Records excerpted from a collection
——————
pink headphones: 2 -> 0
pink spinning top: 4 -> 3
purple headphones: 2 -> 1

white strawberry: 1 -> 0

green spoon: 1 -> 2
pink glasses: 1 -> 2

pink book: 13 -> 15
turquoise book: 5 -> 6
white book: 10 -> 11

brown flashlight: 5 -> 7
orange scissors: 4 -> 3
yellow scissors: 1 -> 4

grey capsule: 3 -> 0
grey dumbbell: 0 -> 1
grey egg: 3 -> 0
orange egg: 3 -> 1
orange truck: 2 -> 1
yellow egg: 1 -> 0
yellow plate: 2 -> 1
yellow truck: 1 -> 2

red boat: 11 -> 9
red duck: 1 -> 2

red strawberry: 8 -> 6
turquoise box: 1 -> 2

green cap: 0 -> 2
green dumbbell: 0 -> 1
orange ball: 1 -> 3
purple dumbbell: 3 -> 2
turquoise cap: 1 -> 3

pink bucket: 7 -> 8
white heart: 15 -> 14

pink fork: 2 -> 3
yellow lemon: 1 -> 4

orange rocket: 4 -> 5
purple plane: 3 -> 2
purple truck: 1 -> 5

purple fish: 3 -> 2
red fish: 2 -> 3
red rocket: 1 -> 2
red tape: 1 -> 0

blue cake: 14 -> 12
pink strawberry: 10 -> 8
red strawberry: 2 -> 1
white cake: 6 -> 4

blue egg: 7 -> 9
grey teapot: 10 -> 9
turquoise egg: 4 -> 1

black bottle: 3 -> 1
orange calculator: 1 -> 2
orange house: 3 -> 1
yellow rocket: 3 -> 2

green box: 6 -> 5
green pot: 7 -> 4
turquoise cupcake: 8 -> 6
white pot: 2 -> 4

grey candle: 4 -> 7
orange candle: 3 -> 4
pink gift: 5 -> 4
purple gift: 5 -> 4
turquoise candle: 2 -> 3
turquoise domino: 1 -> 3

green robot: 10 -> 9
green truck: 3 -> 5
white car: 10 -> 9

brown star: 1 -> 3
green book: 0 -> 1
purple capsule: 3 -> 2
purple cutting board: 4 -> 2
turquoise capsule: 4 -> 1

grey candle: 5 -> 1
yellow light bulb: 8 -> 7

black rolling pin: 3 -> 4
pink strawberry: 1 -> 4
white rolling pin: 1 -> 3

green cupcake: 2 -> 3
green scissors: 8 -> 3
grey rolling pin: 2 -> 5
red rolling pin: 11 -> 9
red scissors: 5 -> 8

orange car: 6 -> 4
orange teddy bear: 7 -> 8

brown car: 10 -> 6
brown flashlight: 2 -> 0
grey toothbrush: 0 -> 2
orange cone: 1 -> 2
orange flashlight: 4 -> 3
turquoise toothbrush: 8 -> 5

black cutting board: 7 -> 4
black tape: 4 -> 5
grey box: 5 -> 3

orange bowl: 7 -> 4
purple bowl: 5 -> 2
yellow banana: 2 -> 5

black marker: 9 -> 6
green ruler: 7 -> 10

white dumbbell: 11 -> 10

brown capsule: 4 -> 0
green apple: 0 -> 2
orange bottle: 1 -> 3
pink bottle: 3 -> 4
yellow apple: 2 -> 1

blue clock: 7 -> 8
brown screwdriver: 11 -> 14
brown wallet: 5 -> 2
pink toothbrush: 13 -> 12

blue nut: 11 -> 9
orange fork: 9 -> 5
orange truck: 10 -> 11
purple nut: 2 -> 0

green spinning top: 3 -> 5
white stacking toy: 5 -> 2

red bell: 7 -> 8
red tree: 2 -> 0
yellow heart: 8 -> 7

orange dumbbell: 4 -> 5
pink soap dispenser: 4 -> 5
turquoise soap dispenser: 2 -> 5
——————
Aim of the task
Reproduce, exactly as they stand in the data above, the lines from the one that holds "green truck: 3 -> 5" to the one that holds "brown car: 10 -> 6", inclusive.

Answer space
green truck: 3 -> 5
white car: 10 -> 9

brown star: 1 -> 3
green book: 0 -> 1
purple capsule: 3 -> 2
purple cutting board: 4 -> 2
turquoise capsule: 4 -> 1

grey candle: 5 -> 1
yellow light bulb: 8 -> 7

black rolling pin: 3 -> 4
pink strawberry: 1 -> 4
white rolling pin: 1 -> 3

green cupcake: 2 -> 3
green scissors: 8 -> 3
grey rolling pin: 2 -> 5
red rolling pin: 11 -> 9
red scissors: 5 -> 8

orange car: 6 -> 4
orange teddy bear: 7 -> 8

brown car: 10 -> 6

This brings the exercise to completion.